When you reach the line in the data below that contains "Ticket Log: [524,395,777,582]", please start repeating lines exactly, and stop after the line that contains "Studio: [367,39,410,81] ->", repeating nothing else.

───── Listed records ─────

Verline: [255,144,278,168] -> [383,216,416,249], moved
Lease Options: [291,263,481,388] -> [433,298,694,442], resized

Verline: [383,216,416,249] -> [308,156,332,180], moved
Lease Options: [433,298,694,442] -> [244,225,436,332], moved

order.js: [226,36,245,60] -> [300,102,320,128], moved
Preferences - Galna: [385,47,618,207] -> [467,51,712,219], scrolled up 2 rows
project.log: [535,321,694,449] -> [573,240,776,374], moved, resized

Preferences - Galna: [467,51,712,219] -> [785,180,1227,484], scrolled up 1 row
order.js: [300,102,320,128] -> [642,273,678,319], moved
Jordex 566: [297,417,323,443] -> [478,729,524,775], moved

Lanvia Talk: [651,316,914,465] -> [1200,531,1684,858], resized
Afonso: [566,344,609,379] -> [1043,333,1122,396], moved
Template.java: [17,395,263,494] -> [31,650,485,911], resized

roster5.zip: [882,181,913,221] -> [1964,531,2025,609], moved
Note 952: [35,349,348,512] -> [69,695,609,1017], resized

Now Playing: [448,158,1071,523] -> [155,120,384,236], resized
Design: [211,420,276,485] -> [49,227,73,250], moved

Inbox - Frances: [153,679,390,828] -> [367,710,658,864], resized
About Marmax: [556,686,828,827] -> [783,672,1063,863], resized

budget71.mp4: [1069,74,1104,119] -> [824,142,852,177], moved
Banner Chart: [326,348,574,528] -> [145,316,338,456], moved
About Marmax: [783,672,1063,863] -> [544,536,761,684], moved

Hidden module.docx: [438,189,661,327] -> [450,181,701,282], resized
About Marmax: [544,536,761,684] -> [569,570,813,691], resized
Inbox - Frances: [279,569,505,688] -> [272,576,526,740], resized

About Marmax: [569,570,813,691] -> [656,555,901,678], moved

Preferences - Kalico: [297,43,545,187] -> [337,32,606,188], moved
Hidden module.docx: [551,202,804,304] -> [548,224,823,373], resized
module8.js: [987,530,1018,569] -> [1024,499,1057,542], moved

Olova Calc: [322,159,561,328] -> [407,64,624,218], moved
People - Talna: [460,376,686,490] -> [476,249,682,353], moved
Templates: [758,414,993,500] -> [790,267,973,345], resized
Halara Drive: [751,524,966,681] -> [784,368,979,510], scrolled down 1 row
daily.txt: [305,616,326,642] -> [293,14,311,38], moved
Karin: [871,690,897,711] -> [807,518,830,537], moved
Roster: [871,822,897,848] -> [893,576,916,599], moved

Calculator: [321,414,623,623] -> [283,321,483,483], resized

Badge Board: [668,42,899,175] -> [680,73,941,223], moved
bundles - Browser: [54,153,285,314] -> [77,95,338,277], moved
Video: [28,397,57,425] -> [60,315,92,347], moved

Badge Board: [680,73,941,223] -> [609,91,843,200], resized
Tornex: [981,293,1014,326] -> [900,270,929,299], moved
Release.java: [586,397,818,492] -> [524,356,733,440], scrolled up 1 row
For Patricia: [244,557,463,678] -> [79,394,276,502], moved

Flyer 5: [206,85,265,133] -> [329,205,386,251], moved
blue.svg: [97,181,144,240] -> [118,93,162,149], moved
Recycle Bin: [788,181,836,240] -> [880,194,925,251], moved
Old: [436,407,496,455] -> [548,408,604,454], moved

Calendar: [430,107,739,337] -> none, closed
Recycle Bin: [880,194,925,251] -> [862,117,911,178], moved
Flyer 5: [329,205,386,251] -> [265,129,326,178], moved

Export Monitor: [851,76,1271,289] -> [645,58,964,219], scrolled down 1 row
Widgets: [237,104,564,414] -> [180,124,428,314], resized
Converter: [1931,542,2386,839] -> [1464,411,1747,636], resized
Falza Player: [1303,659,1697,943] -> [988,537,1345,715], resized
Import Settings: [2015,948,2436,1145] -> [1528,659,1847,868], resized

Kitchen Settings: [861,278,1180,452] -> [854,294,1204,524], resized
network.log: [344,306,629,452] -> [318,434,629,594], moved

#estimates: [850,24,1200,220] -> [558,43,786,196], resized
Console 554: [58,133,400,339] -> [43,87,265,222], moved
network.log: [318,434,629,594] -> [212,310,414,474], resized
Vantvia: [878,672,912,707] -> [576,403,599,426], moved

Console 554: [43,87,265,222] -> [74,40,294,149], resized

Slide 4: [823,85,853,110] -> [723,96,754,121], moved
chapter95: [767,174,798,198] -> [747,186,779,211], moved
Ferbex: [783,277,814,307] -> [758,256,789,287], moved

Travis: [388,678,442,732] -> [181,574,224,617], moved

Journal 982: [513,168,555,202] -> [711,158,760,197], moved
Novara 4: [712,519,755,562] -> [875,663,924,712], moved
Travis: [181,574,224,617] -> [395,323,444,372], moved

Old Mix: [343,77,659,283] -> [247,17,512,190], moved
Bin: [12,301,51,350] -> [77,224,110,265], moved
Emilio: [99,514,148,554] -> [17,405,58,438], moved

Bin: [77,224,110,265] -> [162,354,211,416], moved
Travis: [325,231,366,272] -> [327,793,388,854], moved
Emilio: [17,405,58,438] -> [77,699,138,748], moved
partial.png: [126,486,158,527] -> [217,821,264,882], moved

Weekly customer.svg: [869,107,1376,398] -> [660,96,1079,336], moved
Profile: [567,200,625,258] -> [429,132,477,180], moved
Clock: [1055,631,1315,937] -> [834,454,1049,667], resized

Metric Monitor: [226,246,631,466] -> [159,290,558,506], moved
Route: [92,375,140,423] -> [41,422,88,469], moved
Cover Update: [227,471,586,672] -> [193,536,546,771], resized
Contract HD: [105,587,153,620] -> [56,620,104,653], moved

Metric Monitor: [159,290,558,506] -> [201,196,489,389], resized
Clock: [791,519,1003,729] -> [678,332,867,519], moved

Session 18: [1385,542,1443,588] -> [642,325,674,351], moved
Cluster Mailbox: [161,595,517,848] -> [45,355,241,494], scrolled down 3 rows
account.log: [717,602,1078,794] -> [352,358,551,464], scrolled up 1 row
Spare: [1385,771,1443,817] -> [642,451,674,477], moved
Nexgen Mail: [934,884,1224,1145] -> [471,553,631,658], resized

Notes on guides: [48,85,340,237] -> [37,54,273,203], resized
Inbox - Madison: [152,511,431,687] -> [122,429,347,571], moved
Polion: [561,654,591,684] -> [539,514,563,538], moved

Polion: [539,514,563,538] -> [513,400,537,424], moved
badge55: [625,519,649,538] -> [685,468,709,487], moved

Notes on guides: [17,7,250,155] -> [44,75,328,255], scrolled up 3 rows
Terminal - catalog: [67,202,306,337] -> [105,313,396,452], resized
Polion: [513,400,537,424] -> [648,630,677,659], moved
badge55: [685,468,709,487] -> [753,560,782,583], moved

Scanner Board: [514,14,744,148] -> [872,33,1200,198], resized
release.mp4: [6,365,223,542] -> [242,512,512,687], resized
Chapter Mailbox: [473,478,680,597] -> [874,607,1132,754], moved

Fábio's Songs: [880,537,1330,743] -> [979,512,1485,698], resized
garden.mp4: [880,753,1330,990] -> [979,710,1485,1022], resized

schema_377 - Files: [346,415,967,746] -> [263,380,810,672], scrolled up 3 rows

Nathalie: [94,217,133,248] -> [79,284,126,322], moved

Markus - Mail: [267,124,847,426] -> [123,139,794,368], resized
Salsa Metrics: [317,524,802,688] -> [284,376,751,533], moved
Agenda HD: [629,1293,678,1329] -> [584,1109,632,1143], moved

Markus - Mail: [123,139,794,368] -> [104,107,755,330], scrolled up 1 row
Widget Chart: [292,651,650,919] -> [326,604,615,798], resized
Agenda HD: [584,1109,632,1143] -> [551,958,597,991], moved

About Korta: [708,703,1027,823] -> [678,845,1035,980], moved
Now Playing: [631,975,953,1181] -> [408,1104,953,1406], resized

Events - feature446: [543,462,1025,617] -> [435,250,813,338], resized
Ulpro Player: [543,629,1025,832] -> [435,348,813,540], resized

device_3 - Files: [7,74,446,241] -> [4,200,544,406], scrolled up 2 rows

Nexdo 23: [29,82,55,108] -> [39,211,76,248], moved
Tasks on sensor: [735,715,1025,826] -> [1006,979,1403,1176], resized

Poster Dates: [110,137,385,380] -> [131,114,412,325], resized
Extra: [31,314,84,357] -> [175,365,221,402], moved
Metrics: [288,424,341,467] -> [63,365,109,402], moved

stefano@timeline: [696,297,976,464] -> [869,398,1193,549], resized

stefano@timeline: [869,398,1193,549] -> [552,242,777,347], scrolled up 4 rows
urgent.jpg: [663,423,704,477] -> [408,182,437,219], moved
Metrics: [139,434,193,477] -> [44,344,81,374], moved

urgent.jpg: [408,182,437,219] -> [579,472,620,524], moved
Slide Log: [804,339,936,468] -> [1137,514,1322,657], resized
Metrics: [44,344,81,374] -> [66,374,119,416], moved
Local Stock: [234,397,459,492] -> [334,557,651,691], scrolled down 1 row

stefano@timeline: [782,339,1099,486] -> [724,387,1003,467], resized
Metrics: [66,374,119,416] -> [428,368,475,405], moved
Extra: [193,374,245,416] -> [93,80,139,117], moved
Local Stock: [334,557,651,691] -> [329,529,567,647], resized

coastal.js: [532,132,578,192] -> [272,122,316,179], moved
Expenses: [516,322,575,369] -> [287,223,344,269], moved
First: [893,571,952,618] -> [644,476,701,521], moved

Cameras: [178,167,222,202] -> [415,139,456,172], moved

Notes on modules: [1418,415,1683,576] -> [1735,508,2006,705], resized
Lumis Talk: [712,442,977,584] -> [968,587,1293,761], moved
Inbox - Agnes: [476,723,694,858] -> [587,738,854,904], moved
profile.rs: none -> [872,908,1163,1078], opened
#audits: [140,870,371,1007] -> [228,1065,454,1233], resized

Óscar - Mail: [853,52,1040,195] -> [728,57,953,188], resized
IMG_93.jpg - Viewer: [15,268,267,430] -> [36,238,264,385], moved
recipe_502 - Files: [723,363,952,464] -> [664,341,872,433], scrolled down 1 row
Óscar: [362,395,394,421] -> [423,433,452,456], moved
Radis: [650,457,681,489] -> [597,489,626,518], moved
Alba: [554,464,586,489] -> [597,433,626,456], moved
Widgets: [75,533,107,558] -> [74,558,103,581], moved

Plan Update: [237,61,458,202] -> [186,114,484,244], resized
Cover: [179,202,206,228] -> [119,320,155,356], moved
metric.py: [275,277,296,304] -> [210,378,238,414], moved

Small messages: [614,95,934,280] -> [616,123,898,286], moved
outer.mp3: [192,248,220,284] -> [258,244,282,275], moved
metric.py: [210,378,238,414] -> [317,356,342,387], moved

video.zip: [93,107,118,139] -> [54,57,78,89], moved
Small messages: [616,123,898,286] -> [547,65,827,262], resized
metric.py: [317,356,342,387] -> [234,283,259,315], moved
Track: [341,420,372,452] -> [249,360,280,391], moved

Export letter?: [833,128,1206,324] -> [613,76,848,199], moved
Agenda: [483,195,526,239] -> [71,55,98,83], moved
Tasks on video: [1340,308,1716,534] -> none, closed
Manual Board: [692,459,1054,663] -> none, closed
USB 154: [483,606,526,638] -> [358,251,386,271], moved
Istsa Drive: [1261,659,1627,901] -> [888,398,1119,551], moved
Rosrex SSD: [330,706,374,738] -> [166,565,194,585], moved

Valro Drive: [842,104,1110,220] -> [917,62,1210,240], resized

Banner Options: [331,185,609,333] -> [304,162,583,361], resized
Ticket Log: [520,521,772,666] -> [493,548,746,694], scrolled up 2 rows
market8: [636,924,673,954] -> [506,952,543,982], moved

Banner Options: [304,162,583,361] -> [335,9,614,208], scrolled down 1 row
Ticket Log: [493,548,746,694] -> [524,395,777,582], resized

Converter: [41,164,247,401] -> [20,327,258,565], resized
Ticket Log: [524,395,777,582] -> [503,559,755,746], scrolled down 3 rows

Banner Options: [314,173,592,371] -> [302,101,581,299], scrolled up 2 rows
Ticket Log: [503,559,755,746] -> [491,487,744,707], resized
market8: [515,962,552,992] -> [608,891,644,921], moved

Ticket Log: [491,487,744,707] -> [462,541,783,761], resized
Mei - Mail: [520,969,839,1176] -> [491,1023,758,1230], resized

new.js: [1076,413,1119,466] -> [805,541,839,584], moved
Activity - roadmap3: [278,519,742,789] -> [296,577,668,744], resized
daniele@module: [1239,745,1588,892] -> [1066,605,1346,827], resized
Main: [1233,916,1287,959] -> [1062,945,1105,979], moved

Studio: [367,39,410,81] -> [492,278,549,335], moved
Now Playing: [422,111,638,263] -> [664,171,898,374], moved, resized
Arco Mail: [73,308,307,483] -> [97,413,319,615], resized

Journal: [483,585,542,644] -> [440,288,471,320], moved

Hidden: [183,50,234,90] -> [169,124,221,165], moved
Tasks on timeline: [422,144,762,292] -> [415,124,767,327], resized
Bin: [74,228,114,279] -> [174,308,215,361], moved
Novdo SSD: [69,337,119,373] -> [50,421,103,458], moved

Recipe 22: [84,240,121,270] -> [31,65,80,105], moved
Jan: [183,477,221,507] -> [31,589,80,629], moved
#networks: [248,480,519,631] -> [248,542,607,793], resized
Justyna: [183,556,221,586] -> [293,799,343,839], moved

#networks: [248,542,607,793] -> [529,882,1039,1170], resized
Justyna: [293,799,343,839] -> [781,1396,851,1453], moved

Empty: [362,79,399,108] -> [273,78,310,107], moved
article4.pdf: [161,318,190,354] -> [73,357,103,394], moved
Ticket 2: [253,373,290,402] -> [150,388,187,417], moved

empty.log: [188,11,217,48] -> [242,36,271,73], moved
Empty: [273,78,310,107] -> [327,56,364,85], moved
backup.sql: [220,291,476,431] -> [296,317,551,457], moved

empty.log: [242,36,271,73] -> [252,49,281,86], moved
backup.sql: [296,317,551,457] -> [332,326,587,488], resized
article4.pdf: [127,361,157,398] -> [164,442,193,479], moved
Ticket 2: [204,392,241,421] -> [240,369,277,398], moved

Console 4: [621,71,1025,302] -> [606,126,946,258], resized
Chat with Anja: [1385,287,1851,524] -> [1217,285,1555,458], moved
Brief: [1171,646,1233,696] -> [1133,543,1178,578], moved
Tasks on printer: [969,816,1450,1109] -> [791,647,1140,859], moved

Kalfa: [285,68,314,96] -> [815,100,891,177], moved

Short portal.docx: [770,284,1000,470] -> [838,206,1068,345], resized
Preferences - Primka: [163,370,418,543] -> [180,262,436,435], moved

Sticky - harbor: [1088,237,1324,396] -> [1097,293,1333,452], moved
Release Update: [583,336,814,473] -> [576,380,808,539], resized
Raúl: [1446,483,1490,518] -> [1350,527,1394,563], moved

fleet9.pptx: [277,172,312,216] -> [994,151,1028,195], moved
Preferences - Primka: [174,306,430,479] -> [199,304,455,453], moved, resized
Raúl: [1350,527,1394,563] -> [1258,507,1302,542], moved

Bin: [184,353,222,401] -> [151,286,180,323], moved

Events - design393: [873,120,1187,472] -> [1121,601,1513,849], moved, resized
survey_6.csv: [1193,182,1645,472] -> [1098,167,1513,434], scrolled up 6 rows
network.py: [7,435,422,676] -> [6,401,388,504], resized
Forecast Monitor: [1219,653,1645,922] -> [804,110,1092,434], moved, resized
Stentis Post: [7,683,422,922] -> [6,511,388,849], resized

─────

• [Answer section]:
Ticket Log: [524,395,777,582] -> [503,559,755,746], scrolled down 3 rows

Banner Options: [314,173,592,371] -> [302,101,581,299], scrolled up 2 rows
Ticket Log: [503,559,755,746] -> [491,487,744,707], resized
market8: [515,962,552,992] -> [608,891,644,921], moved

Ticket Log: [491,487,744,707] -> [462,541,783,761], resized
Mei - Mail: [520,969,839,1176] -> [491,1023,758,1230], resized

new.js: [1076,413,1119,466] -> [805,541,839,584], moved
Activity - roadmap3: [278,519,742,789] -> [296,577,668,744], resized
daniele@module: [1239,745,1588,892] -> [1066,605,1346,827], resized
Main: [1233,916,1287,959] -> [1062,945,1105,979], moved

Studio: [367,39,410,81] -> [492,278,549,335], moved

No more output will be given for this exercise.